Source records
+===+

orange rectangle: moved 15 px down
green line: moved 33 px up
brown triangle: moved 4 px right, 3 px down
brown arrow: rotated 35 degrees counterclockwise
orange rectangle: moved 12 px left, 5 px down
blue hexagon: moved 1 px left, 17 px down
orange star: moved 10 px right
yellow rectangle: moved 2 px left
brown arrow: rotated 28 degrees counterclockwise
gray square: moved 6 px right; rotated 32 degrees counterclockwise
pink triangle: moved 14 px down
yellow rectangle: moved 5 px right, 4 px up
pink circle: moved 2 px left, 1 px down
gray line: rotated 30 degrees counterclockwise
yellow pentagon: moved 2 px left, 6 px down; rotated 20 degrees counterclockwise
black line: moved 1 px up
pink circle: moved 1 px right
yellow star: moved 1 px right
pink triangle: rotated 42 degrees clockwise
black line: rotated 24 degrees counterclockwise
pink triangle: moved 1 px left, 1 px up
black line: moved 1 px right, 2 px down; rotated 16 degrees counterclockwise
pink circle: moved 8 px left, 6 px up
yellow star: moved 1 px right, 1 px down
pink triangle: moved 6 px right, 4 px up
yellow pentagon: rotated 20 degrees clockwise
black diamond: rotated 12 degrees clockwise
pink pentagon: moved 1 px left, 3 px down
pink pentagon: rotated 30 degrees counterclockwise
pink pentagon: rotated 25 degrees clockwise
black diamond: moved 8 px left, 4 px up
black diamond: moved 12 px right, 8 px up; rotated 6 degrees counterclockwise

+===+

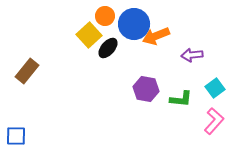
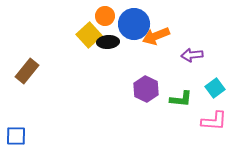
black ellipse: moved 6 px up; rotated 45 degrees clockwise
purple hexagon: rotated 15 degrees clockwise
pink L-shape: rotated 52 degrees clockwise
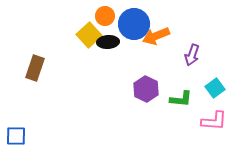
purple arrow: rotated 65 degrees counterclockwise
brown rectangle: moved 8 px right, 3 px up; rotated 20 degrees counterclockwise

+===+

▶ **YOUR TASK**
Write out the items above word for word, starting at the line that contains "purple arrow: rotated" and ending at the line that contains "brown rectangle: moved", both included.

▶ **WRITTEN RESPONSE**
purple arrow: rotated 65 degrees counterclockwise
brown rectangle: moved 8 px right, 3 px up; rotated 20 degrees counterclockwise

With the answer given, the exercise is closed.